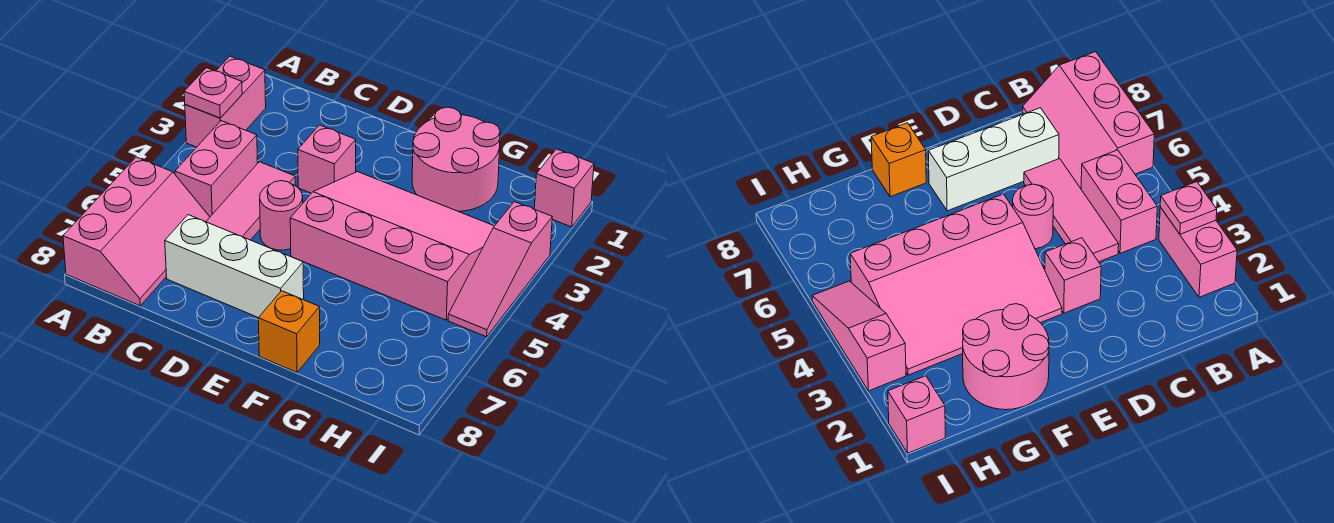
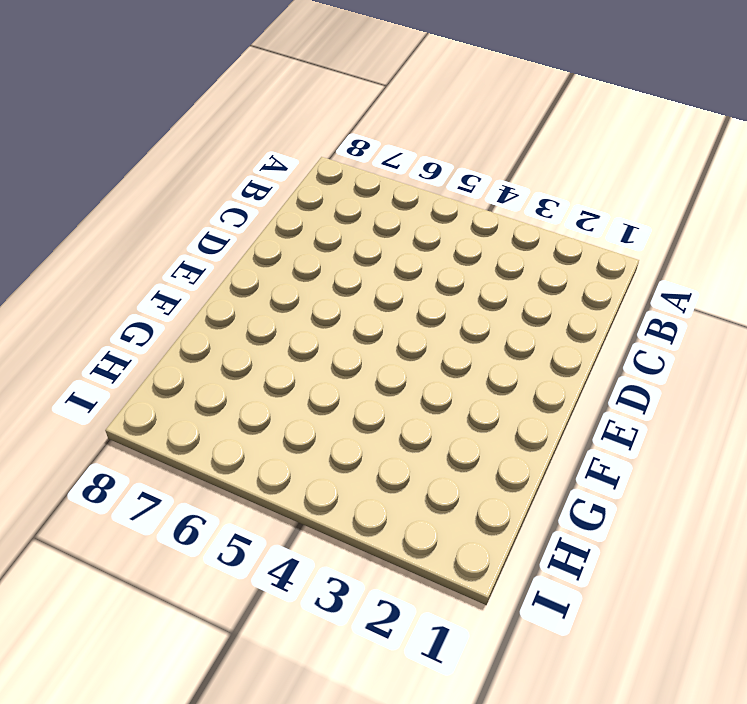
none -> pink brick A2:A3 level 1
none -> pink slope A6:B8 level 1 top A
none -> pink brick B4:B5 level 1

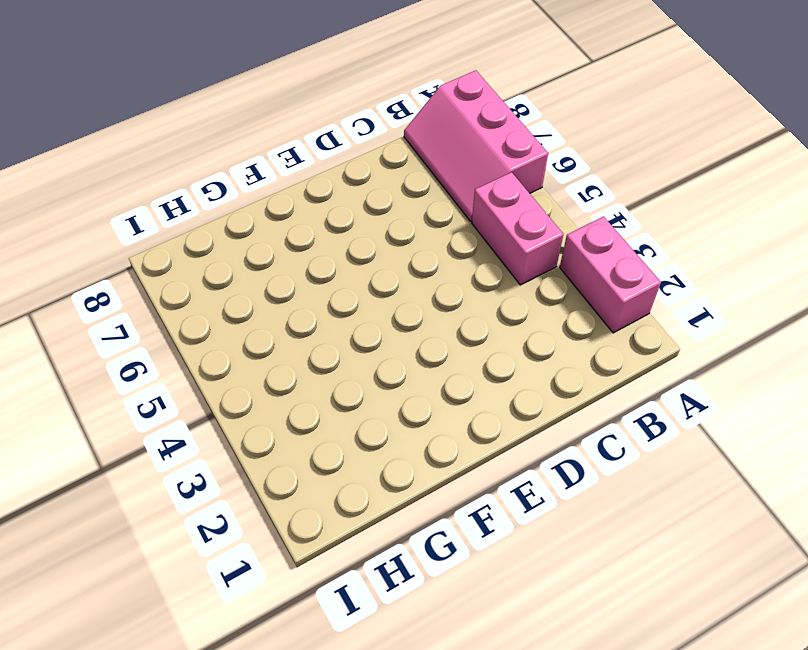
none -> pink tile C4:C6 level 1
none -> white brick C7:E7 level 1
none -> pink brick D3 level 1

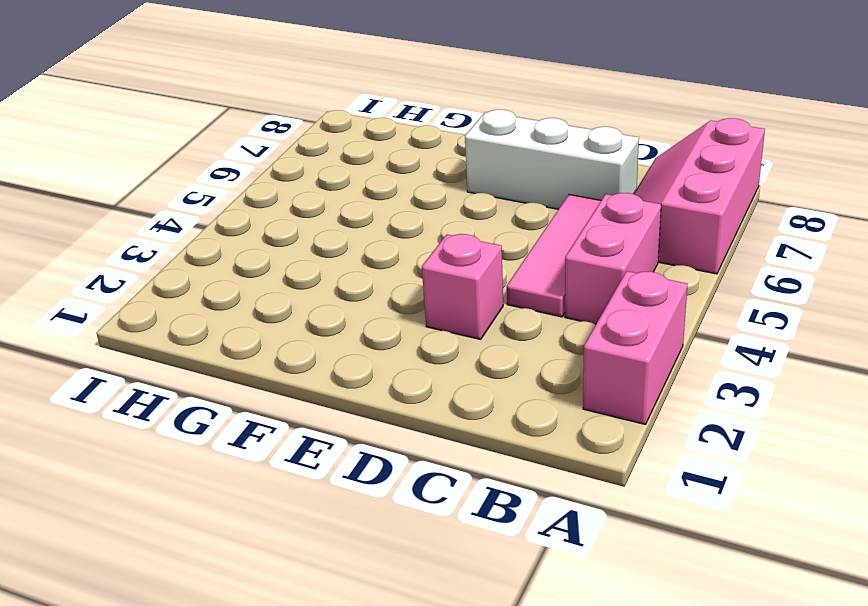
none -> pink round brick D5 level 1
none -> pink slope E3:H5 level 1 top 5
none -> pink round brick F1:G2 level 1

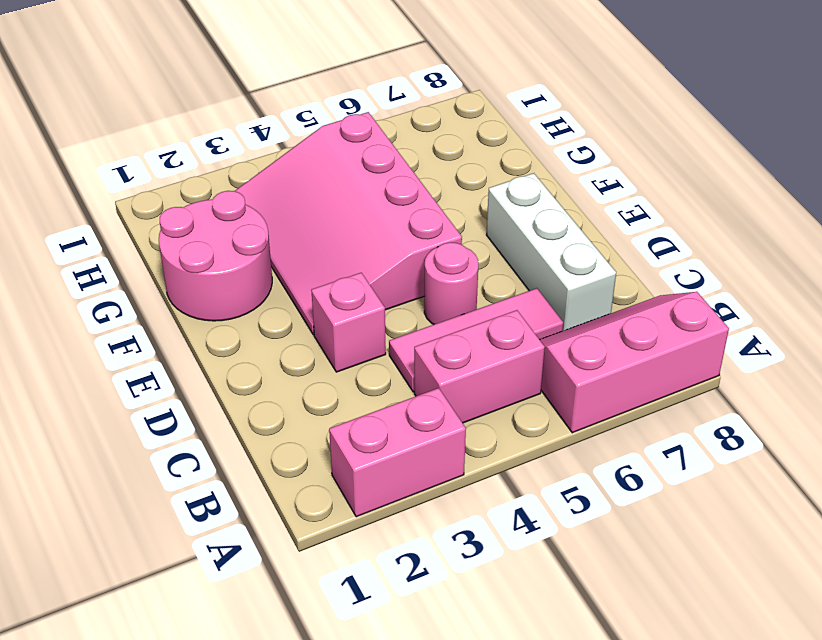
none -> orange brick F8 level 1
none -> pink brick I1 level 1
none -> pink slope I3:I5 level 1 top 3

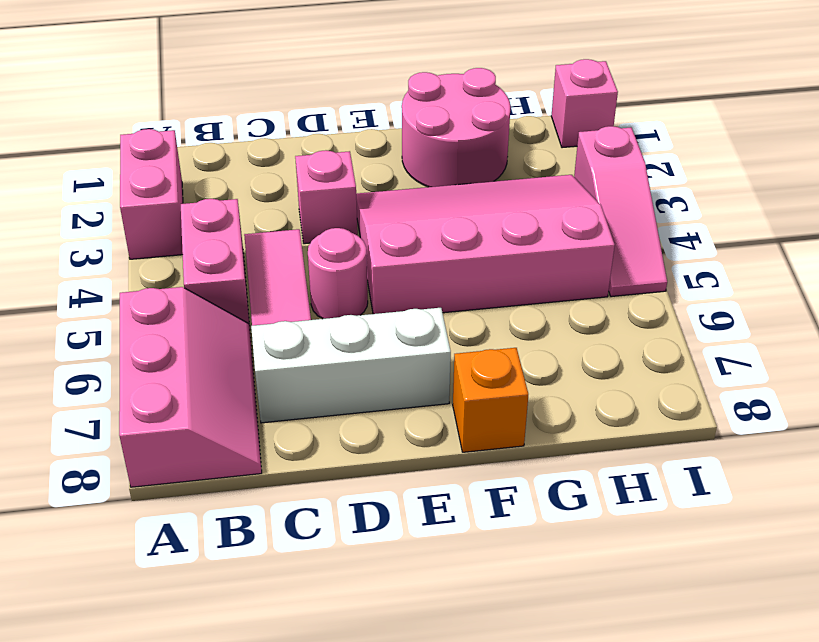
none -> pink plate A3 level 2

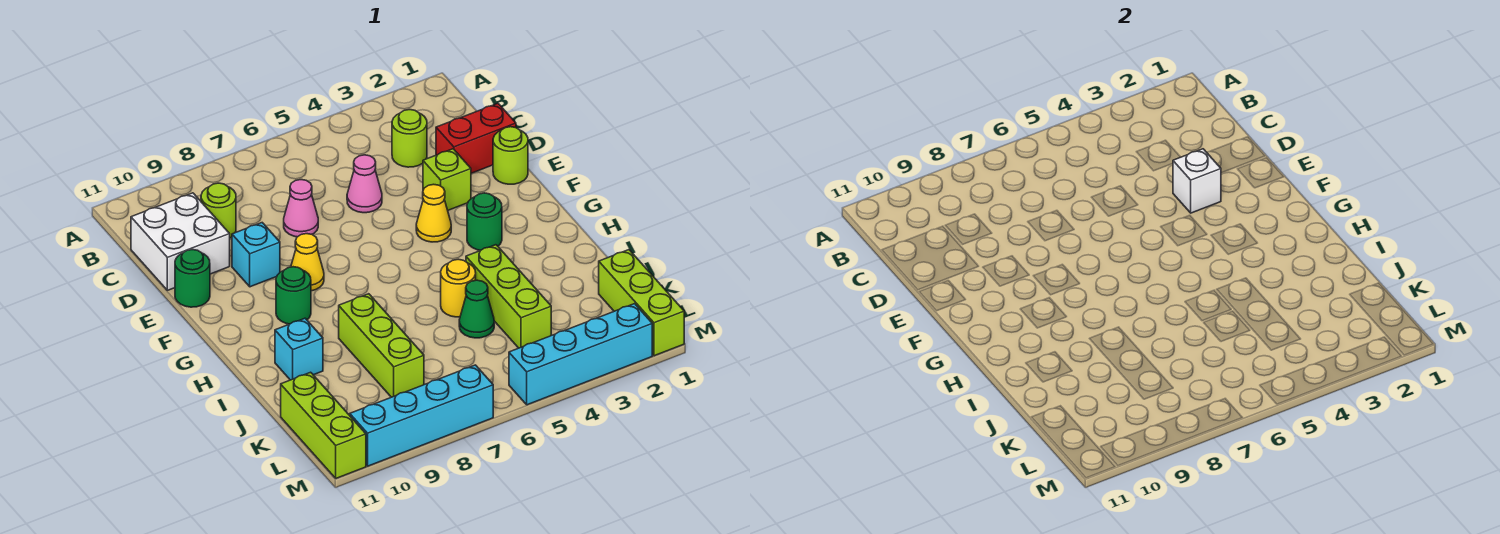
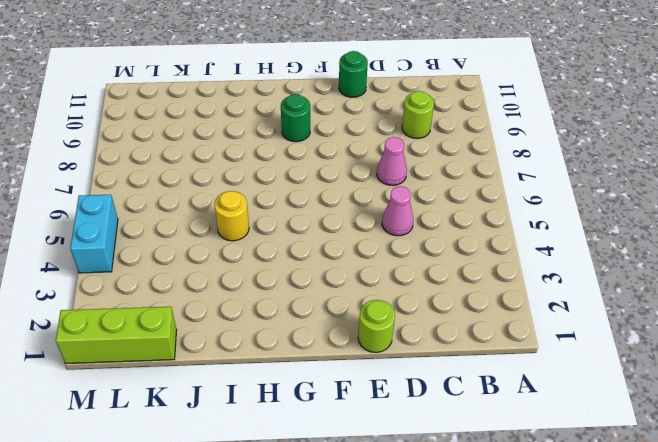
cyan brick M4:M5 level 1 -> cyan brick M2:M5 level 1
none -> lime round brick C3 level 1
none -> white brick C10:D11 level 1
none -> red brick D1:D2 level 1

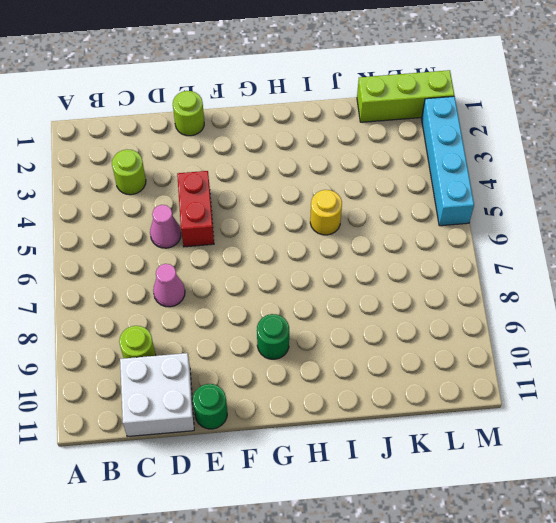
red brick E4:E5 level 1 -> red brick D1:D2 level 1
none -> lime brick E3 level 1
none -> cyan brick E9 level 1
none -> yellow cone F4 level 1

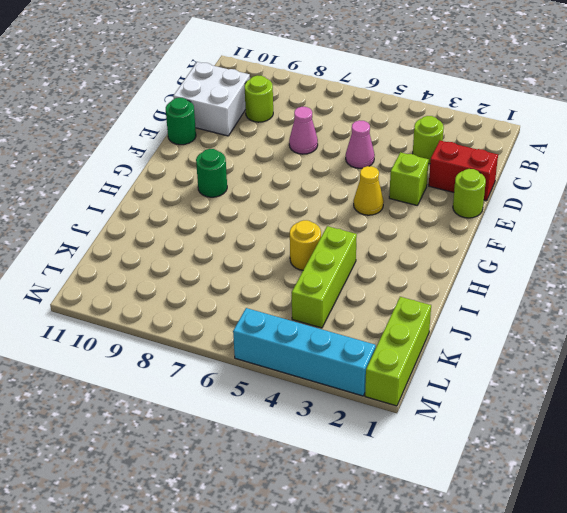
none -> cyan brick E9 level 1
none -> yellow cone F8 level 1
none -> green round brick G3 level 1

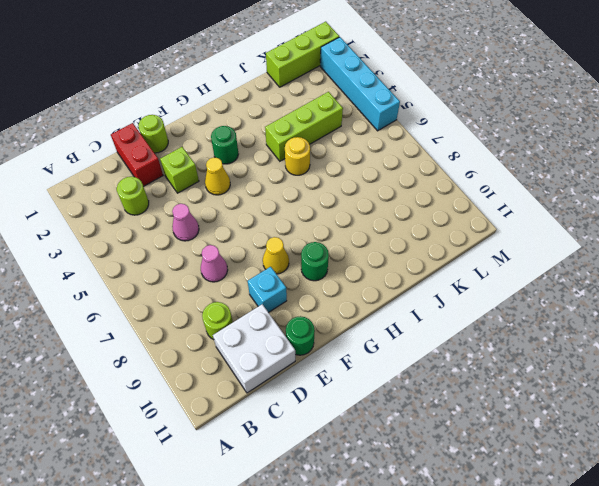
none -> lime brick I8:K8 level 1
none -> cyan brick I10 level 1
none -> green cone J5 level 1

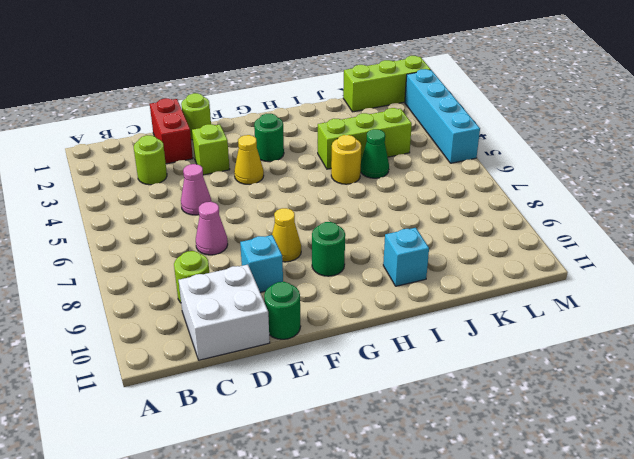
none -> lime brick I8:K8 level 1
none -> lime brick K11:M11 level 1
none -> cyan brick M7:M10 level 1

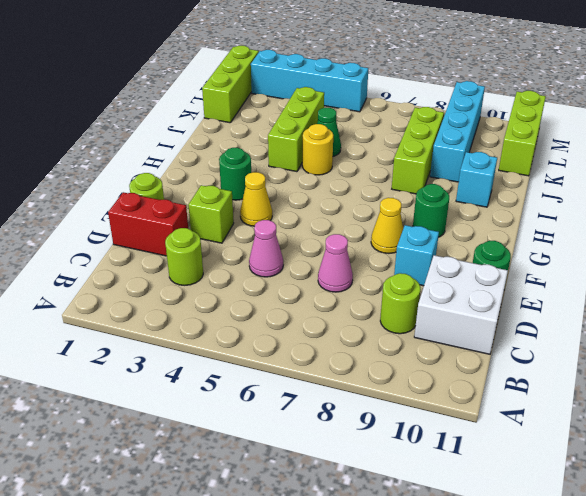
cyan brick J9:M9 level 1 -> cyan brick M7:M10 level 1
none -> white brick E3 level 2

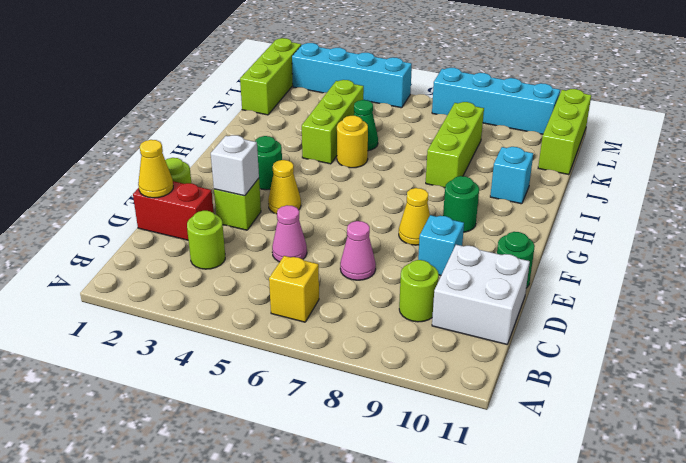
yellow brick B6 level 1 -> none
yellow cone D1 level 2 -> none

◆ **WHAT THE EXERCISE ASKS**:
Only one stretch of the listing above is to be duplicated: the lines from the one containing "none -> pink tile C4:C6 level 1" through the one containing "cyan brick M4:M5", both included. Copy them exactly, minus the pictures.

◆ **RESULT FOR THIS EXERCISE**:
none -> pink tile C4:C6 level 1
none -> white brick C7:E7 level 1
none -> pink brick D3 level 1

none -> pink round brick D5 level 1
none -> pink slope E3:H5 level 1 top 5
none -> pink round brick F1:G2 level 1

none -> orange brick F8 level 1
none -> pink brick I1 level 1
none -> pink slope I3:I5 level 1 top 3

none -> pink plate A3 level 2

cyan brick M4:M5 level 1 -> cyan brick M2:M5 level 1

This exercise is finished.